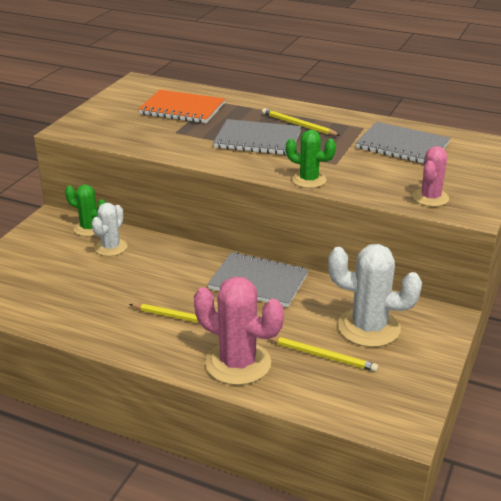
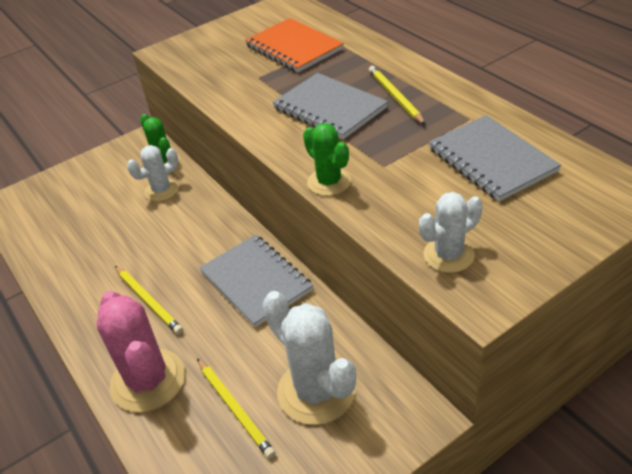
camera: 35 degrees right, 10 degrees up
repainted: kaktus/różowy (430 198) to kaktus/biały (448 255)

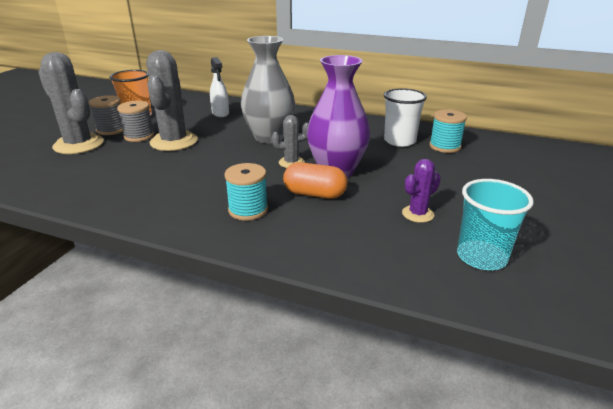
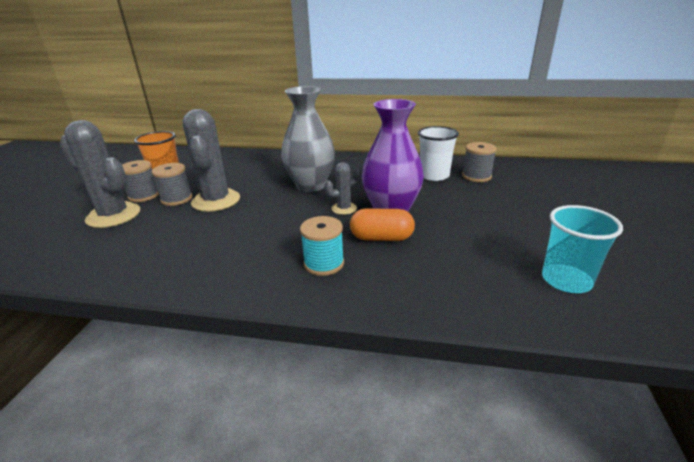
camera: 10 degrees left, 0 degrees up
gone: spryskiwacz/biały (220 113); kaktus/fioletowy (418 214)
repainted: szpulka/turkusowy (445 146) to szpulka/szary (476 176)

__Task goal__: Respond with only the number of lines in the records that include the word "repainted".

__Finished task__: 2